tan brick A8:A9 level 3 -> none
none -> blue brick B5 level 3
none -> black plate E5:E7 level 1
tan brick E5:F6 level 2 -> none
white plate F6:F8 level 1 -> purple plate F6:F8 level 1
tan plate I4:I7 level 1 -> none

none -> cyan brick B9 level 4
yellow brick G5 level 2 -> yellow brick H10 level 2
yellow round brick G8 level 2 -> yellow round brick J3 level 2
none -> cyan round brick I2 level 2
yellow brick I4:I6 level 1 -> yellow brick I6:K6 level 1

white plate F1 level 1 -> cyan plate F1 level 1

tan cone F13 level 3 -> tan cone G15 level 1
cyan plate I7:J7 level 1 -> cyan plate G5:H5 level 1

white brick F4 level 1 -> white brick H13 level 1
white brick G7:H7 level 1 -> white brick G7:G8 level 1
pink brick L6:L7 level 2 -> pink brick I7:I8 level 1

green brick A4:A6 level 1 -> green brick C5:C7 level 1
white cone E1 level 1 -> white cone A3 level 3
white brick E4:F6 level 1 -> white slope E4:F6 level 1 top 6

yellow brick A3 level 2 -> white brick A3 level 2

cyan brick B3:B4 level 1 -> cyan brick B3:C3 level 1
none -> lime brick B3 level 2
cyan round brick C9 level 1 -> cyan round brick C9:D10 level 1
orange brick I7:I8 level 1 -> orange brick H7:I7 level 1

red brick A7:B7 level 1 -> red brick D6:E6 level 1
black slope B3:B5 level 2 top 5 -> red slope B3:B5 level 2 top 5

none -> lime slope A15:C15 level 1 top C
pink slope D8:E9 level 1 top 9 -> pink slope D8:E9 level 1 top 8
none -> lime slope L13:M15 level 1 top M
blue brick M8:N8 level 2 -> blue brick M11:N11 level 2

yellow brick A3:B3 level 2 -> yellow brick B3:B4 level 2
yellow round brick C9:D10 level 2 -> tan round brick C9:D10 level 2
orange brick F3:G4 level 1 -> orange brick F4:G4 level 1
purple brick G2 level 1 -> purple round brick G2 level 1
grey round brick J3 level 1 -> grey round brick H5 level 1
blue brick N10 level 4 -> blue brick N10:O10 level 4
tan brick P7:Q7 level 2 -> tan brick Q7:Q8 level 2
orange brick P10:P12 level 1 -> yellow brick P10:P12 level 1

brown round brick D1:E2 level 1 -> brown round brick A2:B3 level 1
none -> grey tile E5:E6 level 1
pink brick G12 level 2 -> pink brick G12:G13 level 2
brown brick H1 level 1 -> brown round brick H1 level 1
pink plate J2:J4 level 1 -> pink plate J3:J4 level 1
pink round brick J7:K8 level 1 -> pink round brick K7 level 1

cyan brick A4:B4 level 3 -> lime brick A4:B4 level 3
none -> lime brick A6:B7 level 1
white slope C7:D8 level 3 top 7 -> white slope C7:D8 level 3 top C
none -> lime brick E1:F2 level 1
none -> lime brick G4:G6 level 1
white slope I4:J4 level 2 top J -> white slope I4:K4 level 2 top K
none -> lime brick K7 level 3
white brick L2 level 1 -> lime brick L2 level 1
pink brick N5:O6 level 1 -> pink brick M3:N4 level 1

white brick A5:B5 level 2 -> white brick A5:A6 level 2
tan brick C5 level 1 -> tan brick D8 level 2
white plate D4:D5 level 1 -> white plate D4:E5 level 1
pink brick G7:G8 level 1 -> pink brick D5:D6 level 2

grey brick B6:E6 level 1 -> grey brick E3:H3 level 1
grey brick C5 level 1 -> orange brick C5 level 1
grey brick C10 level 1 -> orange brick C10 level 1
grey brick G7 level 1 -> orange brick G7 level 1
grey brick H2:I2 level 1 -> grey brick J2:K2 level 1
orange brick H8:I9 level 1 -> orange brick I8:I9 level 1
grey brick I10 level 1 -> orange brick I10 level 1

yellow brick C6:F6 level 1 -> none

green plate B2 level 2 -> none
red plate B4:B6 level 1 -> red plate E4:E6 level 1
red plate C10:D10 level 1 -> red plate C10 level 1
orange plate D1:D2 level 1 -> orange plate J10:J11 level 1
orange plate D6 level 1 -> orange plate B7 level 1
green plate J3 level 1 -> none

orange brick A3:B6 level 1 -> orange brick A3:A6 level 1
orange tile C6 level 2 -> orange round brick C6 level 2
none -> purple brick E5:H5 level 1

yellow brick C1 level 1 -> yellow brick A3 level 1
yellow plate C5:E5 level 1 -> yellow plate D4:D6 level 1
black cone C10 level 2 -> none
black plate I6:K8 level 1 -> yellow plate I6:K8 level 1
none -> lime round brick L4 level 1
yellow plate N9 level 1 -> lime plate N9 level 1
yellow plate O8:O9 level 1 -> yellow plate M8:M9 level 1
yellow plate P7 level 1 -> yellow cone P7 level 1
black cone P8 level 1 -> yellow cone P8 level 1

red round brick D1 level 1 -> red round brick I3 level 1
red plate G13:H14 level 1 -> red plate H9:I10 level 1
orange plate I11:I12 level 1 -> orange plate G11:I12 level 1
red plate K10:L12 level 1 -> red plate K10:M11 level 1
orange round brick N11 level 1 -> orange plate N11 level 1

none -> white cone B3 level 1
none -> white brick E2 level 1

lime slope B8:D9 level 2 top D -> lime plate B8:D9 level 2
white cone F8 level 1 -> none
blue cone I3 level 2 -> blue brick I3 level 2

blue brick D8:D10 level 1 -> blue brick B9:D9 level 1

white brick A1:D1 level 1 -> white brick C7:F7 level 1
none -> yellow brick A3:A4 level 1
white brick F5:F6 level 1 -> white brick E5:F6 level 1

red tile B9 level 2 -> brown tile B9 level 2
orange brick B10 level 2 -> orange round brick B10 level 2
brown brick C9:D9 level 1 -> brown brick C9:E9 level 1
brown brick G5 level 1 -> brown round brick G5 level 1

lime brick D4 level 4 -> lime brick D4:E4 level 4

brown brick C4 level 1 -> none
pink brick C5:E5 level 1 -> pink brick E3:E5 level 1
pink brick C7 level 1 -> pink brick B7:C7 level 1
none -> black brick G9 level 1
***
• **Goal of the exercise**
Go through the listing above and copy each line where the string "tile" appears.

• **Answer**
none -> grey tile E5:E6 level 1
orange tile C6 level 2 -> orange round brick C6 level 2
red tile B9 level 2 -> brown tile B9 level 2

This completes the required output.